*What you need to do*. Copy out the data below with each "centreline" changed to "centerline", keeping everything else the same.
══════════
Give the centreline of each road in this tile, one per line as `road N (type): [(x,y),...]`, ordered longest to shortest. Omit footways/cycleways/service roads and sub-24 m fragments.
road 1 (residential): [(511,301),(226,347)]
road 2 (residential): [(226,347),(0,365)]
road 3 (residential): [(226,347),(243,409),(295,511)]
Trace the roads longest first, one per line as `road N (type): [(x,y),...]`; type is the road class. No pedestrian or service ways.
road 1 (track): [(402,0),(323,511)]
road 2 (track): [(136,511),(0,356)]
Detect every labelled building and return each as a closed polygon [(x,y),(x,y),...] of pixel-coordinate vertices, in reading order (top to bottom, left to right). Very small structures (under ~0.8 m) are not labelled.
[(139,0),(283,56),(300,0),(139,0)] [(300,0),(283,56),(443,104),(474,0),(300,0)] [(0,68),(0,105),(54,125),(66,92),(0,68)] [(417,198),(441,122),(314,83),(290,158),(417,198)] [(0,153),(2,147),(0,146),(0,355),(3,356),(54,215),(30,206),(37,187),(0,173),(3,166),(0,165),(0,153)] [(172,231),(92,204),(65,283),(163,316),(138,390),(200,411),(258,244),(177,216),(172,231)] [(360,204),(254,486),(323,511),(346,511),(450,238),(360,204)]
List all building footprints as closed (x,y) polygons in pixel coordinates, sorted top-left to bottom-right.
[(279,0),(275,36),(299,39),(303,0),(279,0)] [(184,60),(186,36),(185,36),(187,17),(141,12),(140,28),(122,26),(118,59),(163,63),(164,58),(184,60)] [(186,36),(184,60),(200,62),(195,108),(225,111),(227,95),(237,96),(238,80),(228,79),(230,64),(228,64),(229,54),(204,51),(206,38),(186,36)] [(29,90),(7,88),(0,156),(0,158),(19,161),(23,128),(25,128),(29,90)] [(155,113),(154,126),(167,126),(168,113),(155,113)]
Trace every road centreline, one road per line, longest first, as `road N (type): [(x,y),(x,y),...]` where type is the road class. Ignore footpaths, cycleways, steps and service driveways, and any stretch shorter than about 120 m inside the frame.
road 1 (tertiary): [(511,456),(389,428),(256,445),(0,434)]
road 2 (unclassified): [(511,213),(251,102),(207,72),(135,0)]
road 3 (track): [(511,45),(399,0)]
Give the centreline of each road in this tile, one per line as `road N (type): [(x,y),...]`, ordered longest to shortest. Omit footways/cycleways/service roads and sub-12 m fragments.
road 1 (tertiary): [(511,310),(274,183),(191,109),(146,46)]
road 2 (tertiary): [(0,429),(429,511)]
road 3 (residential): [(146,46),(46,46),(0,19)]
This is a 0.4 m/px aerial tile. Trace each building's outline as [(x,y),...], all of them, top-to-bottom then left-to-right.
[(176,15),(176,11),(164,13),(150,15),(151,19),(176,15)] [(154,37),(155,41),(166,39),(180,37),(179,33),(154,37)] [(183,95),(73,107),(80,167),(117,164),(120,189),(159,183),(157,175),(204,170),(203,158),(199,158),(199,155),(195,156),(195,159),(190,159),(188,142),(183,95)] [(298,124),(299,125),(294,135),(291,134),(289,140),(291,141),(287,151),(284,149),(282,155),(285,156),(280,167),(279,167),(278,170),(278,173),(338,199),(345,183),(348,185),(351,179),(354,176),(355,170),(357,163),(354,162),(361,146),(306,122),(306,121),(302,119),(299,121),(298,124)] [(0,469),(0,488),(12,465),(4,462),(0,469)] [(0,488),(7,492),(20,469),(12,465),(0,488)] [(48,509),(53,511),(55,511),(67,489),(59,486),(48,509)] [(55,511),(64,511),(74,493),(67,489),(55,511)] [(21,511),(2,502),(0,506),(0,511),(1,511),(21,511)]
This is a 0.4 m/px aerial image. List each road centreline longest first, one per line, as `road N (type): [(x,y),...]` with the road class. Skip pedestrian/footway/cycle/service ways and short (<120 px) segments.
══════════
*Result*.
Give the centerline of each road in this tile, one per line as `road N (type): [(x,y),...]`, ordered longest to shortest. Omit footways/cycleways/service roads and sub-24 m fragments.
road 1 (residential): [(511,301),(226,347)]
road 2 (residential): [(226,347),(0,365)]
road 3 (residential): [(226,347),(243,409),(295,511)]
Trace the roads longest first, one per line as `road N (type): [(x,y),...]`; type is the road class. No pedestrian or service ways.
road 1 (track): [(402,0),(323,511)]
road 2 (track): [(136,511),(0,356)]
Detect every labelled building and return each as a closed polygon [(x,y),(x,y),...] of pixel-coordinate vertices, in reading order (top to bottom, left to right). Very small structures (under ~0.8 m) are not labelled.
[(139,0),(283,56),(300,0),(139,0)] [(300,0),(283,56),(443,104),(474,0),(300,0)] [(0,68),(0,105),(54,125),(66,92),(0,68)] [(417,198),(441,122),(314,83),(290,158),(417,198)] [(0,153),(2,147),(0,146),(0,355),(3,356),(54,215),(30,206),(37,187),(0,173),(3,166),(0,165),(0,153)] [(172,231),(92,204),(65,283),(163,316),(138,390),(200,411),(258,244),(177,216),(172,231)] [(360,204),(254,486),(323,511),(346,511),(450,238),(360,204)]
List all building footprints as closed (x,y) polygons in pixel coordinates, sorted top-left to bottom-right.
[(279,0),(275,36),(299,39),(303,0),(279,0)] [(184,60),(186,36),(185,36),(187,17),(141,12),(140,28),(122,26),(118,59),(163,63),(164,58),(184,60)] [(186,36),(184,60),(200,62),(195,108),(225,111),(227,95),(237,96),(238,80),(228,79),(230,64),(228,64),(229,54),(204,51),(206,38),(186,36)] [(29,90),(7,88),(0,156),(0,158),(19,161),(23,128),(25,128),(29,90)] [(155,113),(154,126),(167,126),(168,113),(155,113)]
Trace every road centerline, one road per line, longest first, as `road N (type): [(x,y),(x,y),...]` where type is the road class. Ignore footpaths, cycleways, steps and service driveways, and any stretch shorter than about 120 m inside the frame.
road 1 (tertiary): [(511,456),(389,428),(256,445),(0,434)]
road 2 (unclassified): [(511,213),(251,102),(207,72),(135,0)]
road 3 (track): [(511,45),(399,0)]
Give the centerline of each road in this tile, one per line as `road N (type): [(x,y),...]`, ordered longest to shortest. Omit footways/cycleways/service roads and sub-12 m fragments.
road 1 (tertiary): [(511,310),(274,183),(191,109),(146,46)]
road 2 (tertiary): [(0,429),(429,511)]
road 3 (residential): [(146,46),(46,46),(0,19)]
This is a 0.4 m/px aerial tile. Trace each building's outline as [(x,y),...], all of them, top-to-bottom then left-to-right.
[(176,15),(176,11),(164,13),(150,15),(151,19),(176,15)] [(154,37),(155,41),(166,39),(180,37),(179,33),(154,37)] [(183,95),(73,107),(80,167),(117,164),(120,189),(159,183),(157,175),(204,170),(203,158),(199,158),(199,155),(195,156),(195,159),(190,159),(188,142),(183,95)] [(298,124),(299,125),(294,135),(291,134),(289,140),(291,141),(287,151),(284,149),(282,155),(285,156),(280,167),(279,167),(278,170),(278,173),(338,199),(345,183),(348,185),(351,179),(354,176),(355,170),(357,163),(354,162),(361,146),(306,122),(306,121),(302,119),(299,121),(298,124)] [(0,469),(0,488),(12,465),(4,462),(0,469)] [(0,488),(7,492),(20,469),(12,465),(0,488)] [(48,509),(53,511),(55,511),(67,489),(59,486),(48,509)] [(55,511),(64,511),(74,493),(67,489),(55,511)] [(21,511),(2,502),(0,506),(0,511),(1,511),(21,511)]
This is a 0.4 m/px aerial image. List each road centerline longest first, one per line, as `road N (type): [(x,y),...]` with the road class. Skip pedestrian/footway/cycle/service ways and short (<120 px) segments.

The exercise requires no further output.